__What the exercise asks__
Transcribe, word for word, only the lines from the one containing "orange circle at" through the end of the material below. Pictures stay out.

__Information__

◆ ◆ ◆ ◆ ◆ ◆ ◆

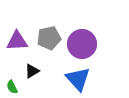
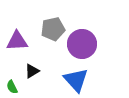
gray pentagon: moved 4 px right, 9 px up
blue triangle: moved 2 px left, 1 px down
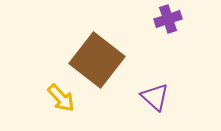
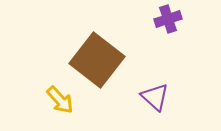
yellow arrow: moved 1 px left, 2 px down
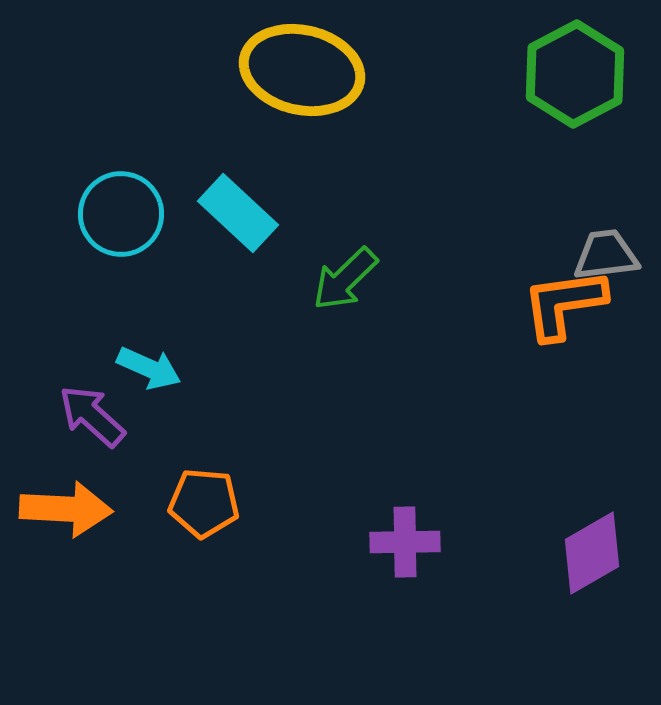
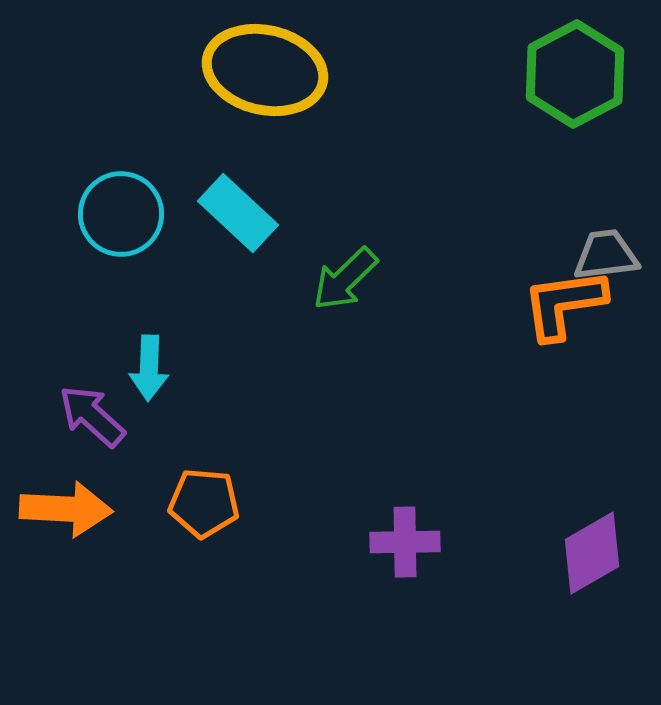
yellow ellipse: moved 37 px left
cyan arrow: rotated 68 degrees clockwise
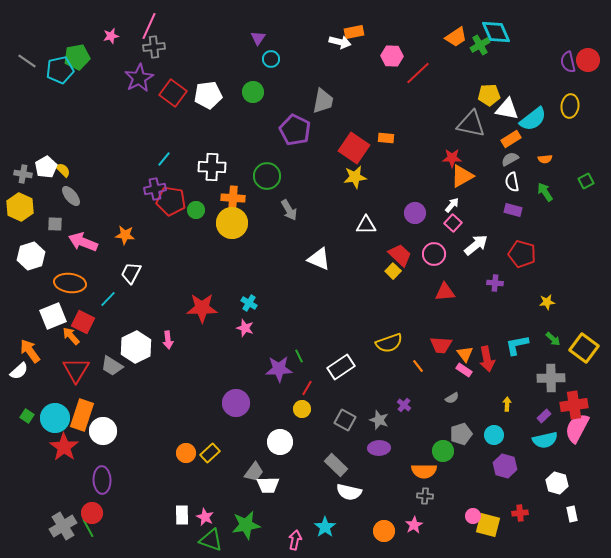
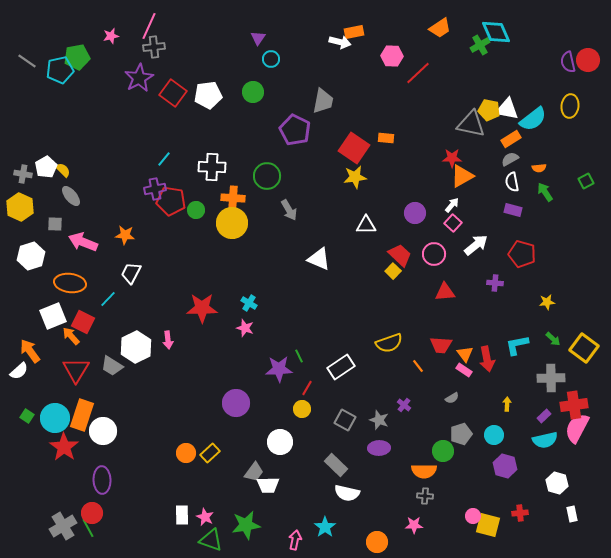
orange trapezoid at (456, 37): moved 16 px left, 9 px up
yellow pentagon at (489, 95): moved 15 px down; rotated 15 degrees clockwise
orange semicircle at (545, 159): moved 6 px left, 9 px down
white semicircle at (349, 492): moved 2 px left, 1 px down
pink star at (414, 525): rotated 30 degrees clockwise
orange circle at (384, 531): moved 7 px left, 11 px down
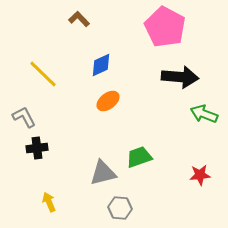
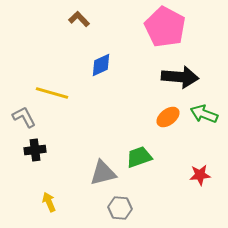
yellow line: moved 9 px right, 19 px down; rotated 28 degrees counterclockwise
orange ellipse: moved 60 px right, 16 px down
black cross: moved 2 px left, 2 px down
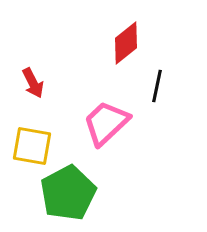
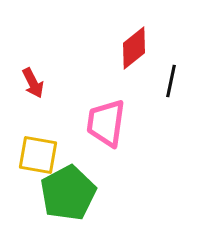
red diamond: moved 8 px right, 5 px down
black line: moved 14 px right, 5 px up
pink trapezoid: rotated 39 degrees counterclockwise
yellow square: moved 6 px right, 9 px down
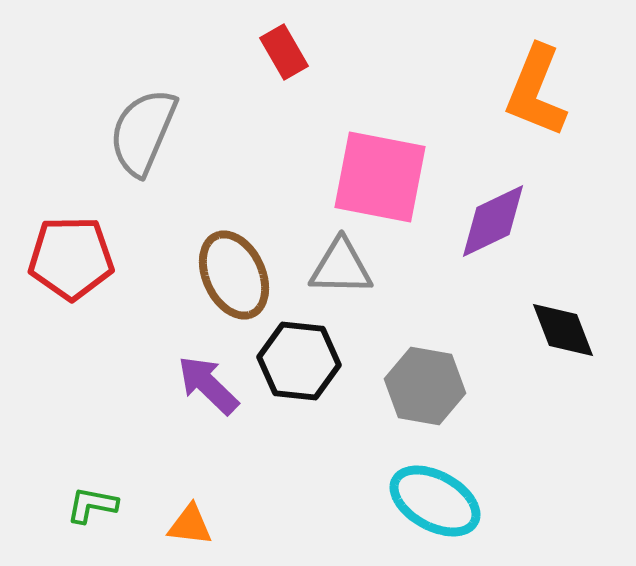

◆ ◆ ◆ ◆ ◆ ◆ ◆

__Exercise answer__
orange circle at (384, 531): moved 7 px left, 11 px down
yellow line: moved 9 px right, 19 px down; rotated 28 degrees counterclockwise
orange ellipse: moved 60 px right, 16 px down
black cross: moved 2 px left, 2 px down
red diamond: moved 8 px right, 5 px down
black line: moved 14 px right, 5 px up
pink trapezoid: rotated 39 degrees counterclockwise
yellow square: moved 6 px right, 9 px down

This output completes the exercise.